**Task details**
From the line with "R1: 75 (DRV, GND) -> 75 (DRV, FAN)" to the final line, print the records exactly as they are.

[Change detection outputs]
______

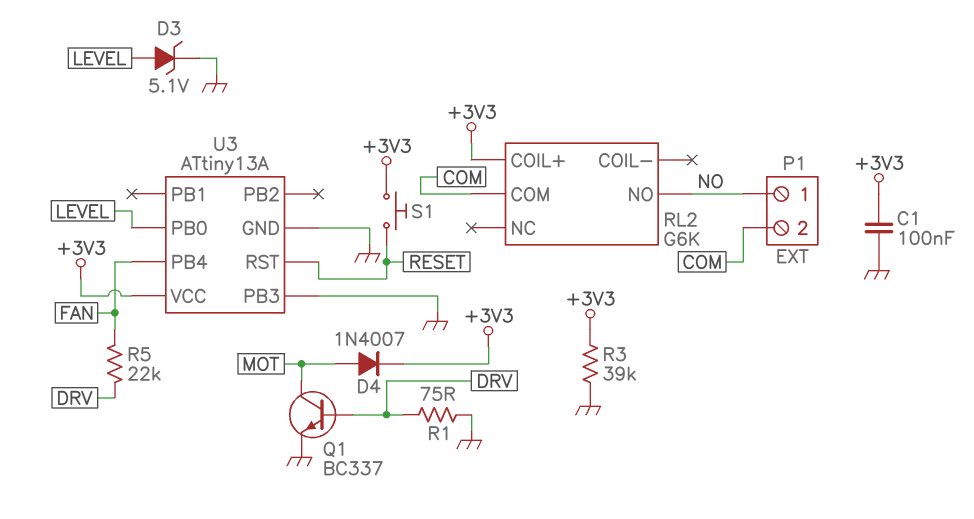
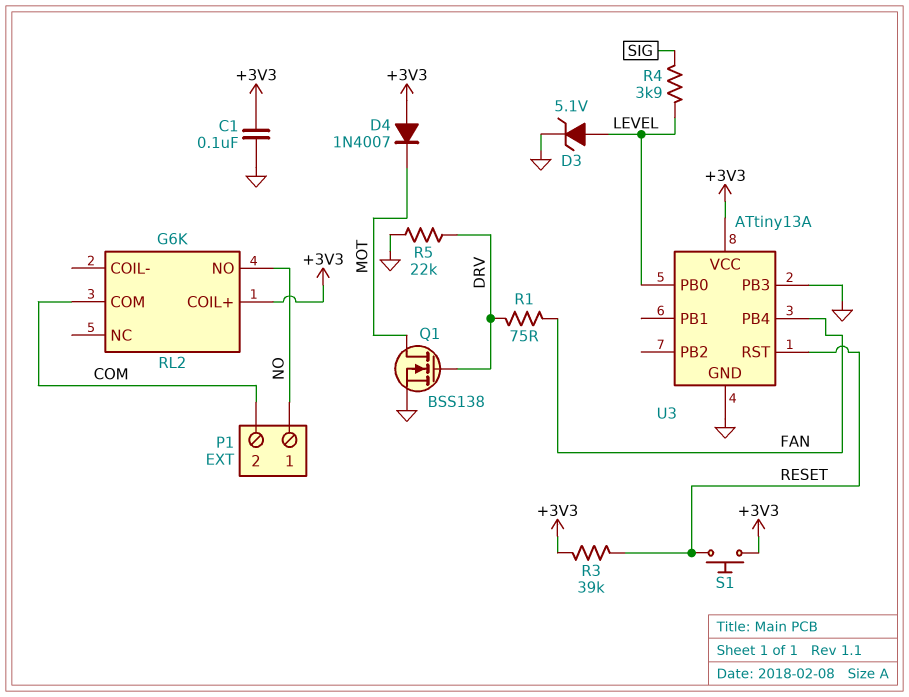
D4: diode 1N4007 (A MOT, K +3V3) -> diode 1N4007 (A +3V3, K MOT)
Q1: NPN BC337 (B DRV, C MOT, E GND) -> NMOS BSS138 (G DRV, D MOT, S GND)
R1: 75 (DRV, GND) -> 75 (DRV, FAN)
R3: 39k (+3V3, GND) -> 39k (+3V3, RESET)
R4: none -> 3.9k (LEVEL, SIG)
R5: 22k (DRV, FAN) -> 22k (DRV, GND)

______

**Exercise response**
R1: 75 (DRV, GND) -> 75 (DRV, FAN)
R3: 39k (+3V3, GND) -> 39k (+3V3, RESET)
R4: none -> 3.9k (LEVEL, SIG)
R5: 22k (DRV, FAN) -> 22k (DRV, GND)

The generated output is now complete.